» AVAILABLE RECORDS
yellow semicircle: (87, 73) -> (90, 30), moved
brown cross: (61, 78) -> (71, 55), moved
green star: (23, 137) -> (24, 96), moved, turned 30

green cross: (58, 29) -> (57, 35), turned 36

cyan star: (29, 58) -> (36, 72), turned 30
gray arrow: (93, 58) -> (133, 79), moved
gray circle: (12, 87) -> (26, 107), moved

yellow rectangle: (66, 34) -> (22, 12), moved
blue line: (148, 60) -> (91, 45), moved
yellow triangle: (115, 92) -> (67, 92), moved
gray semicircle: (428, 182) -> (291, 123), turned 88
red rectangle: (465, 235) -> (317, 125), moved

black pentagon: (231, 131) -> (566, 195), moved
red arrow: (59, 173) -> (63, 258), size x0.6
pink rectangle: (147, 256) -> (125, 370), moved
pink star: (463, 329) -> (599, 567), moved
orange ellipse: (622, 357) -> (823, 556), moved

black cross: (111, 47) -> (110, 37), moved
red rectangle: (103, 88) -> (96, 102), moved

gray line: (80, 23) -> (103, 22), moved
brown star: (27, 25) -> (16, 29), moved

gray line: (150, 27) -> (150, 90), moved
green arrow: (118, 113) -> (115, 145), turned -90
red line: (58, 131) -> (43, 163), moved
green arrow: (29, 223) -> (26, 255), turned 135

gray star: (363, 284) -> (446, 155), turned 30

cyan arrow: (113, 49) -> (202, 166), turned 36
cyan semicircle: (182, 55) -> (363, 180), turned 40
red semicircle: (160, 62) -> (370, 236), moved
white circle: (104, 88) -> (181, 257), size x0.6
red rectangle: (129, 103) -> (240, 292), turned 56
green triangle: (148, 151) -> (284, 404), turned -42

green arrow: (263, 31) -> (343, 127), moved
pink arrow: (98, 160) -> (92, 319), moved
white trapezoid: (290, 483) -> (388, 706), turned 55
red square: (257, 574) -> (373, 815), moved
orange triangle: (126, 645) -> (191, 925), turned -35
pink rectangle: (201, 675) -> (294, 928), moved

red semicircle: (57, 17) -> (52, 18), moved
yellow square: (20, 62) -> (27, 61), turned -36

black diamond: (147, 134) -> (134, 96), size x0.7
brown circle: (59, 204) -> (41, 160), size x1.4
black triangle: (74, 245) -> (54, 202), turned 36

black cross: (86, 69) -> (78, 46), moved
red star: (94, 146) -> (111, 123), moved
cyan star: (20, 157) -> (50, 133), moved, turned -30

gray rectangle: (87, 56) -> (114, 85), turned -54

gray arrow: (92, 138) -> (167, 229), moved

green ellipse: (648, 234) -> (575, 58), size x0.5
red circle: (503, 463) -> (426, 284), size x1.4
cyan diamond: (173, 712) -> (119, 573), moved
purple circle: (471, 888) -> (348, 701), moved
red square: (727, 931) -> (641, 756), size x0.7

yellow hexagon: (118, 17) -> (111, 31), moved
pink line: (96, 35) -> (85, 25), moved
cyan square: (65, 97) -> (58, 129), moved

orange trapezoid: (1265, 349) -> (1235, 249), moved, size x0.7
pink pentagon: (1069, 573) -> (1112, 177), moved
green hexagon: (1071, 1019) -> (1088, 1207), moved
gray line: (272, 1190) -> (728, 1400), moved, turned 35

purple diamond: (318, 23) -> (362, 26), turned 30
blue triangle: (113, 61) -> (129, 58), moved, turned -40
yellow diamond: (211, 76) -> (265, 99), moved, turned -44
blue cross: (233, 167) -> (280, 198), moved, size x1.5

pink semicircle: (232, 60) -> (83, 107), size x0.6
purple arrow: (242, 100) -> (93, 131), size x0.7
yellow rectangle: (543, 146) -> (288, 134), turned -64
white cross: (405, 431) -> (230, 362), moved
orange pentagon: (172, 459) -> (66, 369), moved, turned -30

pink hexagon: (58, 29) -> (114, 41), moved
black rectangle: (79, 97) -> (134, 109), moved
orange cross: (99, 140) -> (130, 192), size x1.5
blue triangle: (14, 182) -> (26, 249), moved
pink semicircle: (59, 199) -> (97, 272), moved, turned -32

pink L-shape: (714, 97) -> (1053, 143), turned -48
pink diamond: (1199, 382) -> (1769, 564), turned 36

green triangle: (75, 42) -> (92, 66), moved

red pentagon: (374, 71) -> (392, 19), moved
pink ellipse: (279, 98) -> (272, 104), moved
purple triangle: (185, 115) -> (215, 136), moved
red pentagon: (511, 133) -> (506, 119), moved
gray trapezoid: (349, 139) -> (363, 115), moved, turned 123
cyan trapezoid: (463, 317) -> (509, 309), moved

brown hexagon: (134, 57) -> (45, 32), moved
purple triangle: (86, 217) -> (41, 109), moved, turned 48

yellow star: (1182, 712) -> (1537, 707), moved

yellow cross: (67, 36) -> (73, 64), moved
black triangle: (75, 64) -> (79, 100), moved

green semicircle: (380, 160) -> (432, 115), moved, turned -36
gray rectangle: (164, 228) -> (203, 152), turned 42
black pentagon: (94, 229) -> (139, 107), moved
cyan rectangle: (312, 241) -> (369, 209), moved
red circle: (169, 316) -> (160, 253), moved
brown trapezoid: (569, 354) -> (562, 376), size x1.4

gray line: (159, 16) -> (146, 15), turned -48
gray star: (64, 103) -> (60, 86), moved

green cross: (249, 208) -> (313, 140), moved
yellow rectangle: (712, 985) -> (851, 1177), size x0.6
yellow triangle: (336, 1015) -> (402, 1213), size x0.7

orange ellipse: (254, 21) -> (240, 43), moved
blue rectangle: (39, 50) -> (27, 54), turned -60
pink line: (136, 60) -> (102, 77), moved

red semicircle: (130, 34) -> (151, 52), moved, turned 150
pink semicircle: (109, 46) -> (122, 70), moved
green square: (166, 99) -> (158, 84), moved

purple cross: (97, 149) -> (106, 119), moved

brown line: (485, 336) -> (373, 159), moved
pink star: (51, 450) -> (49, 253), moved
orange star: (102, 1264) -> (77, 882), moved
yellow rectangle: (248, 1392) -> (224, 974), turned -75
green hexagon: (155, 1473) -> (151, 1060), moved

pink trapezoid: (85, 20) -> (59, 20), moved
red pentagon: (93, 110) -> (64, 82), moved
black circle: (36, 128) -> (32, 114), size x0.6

» YOUR INSTRUCTIONS
The entries above are to be retyped exactly, with nothing left out.

» SOLUTION FOR THIS PROBLEM
yellow semicircle: (87, 73) -> (90, 30), moved
brown cross: (61, 78) -> (71, 55), moved
green star: (23, 137) -> (24, 96), moved, turned 30

green cross: (58, 29) -> (57, 35), turned 36

cyan star: (29, 58) -> (36, 72), turned 30
gray arrow: (93, 58) -> (133, 79), moved
gray circle: (12, 87) -> (26, 107), moved

yellow rectangle: (66, 34) -> (22, 12), moved
blue line: (148, 60) -> (91, 45), moved
yellow triangle: (115, 92) -> (67, 92), moved
gray semicircle: (428, 182) -> (291, 123), turned 88
red rectangle: (465, 235) -> (317, 125), moved

black pentagon: (231, 131) -> (566, 195), moved
red arrow: (59, 173) -> (63, 258), size x0.6
pink rectangle: (147, 256) -> (125, 370), moved
pink star: (463, 329) -> (599, 567), moved
orange ellipse: (622, 357) -> (823, 556), moved

black cross: (111, 47) -> (110, 37), moved
red rectangle: (103, 88) -> (96, 102), moved

gray line: (80, 23) -> (103, 22), moved
brown star: (27, 25) -> (16, 29), moved

gray line: (150, 27) -> (150, 90), moved
green arrow: (118, 113) -> (115, 145), turned -90
red line: (58, 131) -> (43, 163), moved
green arrow: (29, 223) -> (26, 255), turned 135

gray star: (363, 284) -> (446, 155), turned 30

cyan arrow: (113, 49) -> (202, 166), turned 36
cyan semicircle: (182, 55) -> (363, 180), turned 40
red semicircle: (160, 62) -> (370, 236), moved
white circle: (104, 88) -> (181, 257), size x0.6
red rectangle: (129, 103) -> (240, 292), turned 56
green triangle: (148, 151) -> (284, 404), turned -42

green arrow: (263, 31) -> (343, 127), moved
pink arrow: (98, 160) -> (92, 319), moved
white trapezoid: (290, 483) -> (388, 706), turned 55
red square: (257, 574) -> (373, 815), moved
orange triangle: (126, 645) -> (191, 925), turned -35
pink rectangle: (201, 675) -> (294, 928), moved

red semicircle: (57, 17) -> (52, 18), moved
yellow square: (20, 62) -> (27, 61), turned -36

black diamond: (147, 134) -> (134, 96), size x0.7
brown circle: (59, 204) -> (41, 160), size x1.4
black triangle: (74, 245) -> (54, 202), turned 36

black cross: (86, 69) -> (78, 46), moved
red star: (94, 146) -> (111, 123), moved
cyan star: (20, 157) -> (50, 133), moved, turned -30

gray rectangle: (87, 56) -> (114, 85), turned -54

gray arrow: (92, 138) -> (167, 229), moved

green ellipse: (648, 234) -> (575, 58), size x0.5
red circle: (503, 463) -> (426, 284), size x1.4
cyan diamond: (173, 712) -> (119, 573), moved
purple circle: (471, 888) -> (348, 701), moved
red square: (727, 931) -> (641, 756), size x0.7

yellow hexagon: (118, 17) -> (111, 31), moved
pink line: (96, 35) -> (85, 25), moved
cyan square: (65, 97) -> (58, 129), moved

orange trapezoid: (1265, 349) -> (1235, 249), moved, size x0.7
pink pentagon: (1069, 573) -> (1112, 177), moved
green hexagon: (1071, 1019) -> (1088, 1207), moved
gray line: (272, 1190) -> (728, 1400), moved, turned 35

purple diamond: (318, 23) -> (362, 26), turned 30
blue triangle: (113, 61) -> (129, 58), moved, turned -40
yellow diamond: (211, 76) -> (265, 99), moved, turned -44
blue cross: (233, 167) -> (280, 198), moved, size x1.5

pink semicircle: (232, 60) -> (83, 107), size x0.6
purple arrow: (242, 100) -> (93, 131), size x0.7
yellow rectangle: (543, 146) -> (288, 134), turned -64
white cross: (405, 431) -> (230, 362), moved
orange pentagon: (172, 459) -> (66, 369), moved, turned -30

pink hexagon: (58, 29) -> (114, 41), moved
black rectangle: (79, 97) -> (134, 109), moved
orange cross: (99, 140) -> (130, 192), size x1.5
blue triangle: (14, 182) -> (26, 249), moved
pink semicircle: (59, 199) -> (97, 272), moved, turned -32

pink L-shape: (714, 97) -> (1053, 143), turned -48
pink diamond: (1199, 382) -> (1769, 564), turned 36

green triangle: (75, 42) -> (92, 66), moved

red pentagon: (374, 71) -> (392, 19), moved
pink ellipse: (279, 98) -> (272, 104), moved
purple triangle: (185, 115) -> (215, 136), moved
red pentagon: (511, 133) -> (506, 119), moved
gray trapezoid: (349, 139) -> (363, 115), moved, turned 123
cyan trapezoid: (463, 317) -> (509, 309), moved

brown hexagon: (134, 57) -> (45, 32), moved
purple triangle: (86, 217) -> (41, 109), moved, turned 48

yellow star: (1182, 712) -> (1537, 707), moved

yellow cross: (67, 36) -> (73, 64), moved
black triangle: (75, 64) -> (79, 100), moved

green semicircle: (380, 160) -> (432, 115), moved, turned -36
gray rectangle: (164, 228) -> (203, 152), turned 42
black pentagon: (94, 229) -> (139, 107), moved
cyan rectangle: (312, 241) -> (369, 209), moved
red circle: (169, 316) -> (160, 253), moved
brown trapezoid: (569, 354) -> (562, 376), size x1.4

gray line: (159, 16) -> (146, 15), turned -48
gray star: (64, 103) -> (60, 86), moved

green cross: (249, 208) -> (313, 140), moved
yellow rectangle: (712, 985) -> (851, 1177), size x0.6
yellow triangle: (336, 1015) -> (402, 1213), size x0.7

orange ellipse: (254, 21) -> (240, 43), moved
blue rectangle: (39, 50) -> (27, 54), turned -60
pink line: (136, 60) -> (102, 77), moved

red semicircle: (130, 34) -> (151, 52), moved, turned 150
pink semicircle: (109, 46) -> (122, 70), moved
green square: (166, 99) -> (158, 84), moved

purple cross: (97, 149) -> (106, 119), moved

brown line: (485, 336) -> (373, 159), moved
pink star: (51, 450) -> (49, 253), moved
orange star: (102, 1264) -> (77, 882), moved
yellow rectangle: (248, 1392) -> (224, 974), turned -75
green hexagon: (155, 1473) -> (151, 1060), moved

pink trapezoid: (85, 20) -> (59, 20), moved
red pentagon: (93, 110) -> (64, 82), moved
black circle: (36, 128) -> (32, 114), size x0.6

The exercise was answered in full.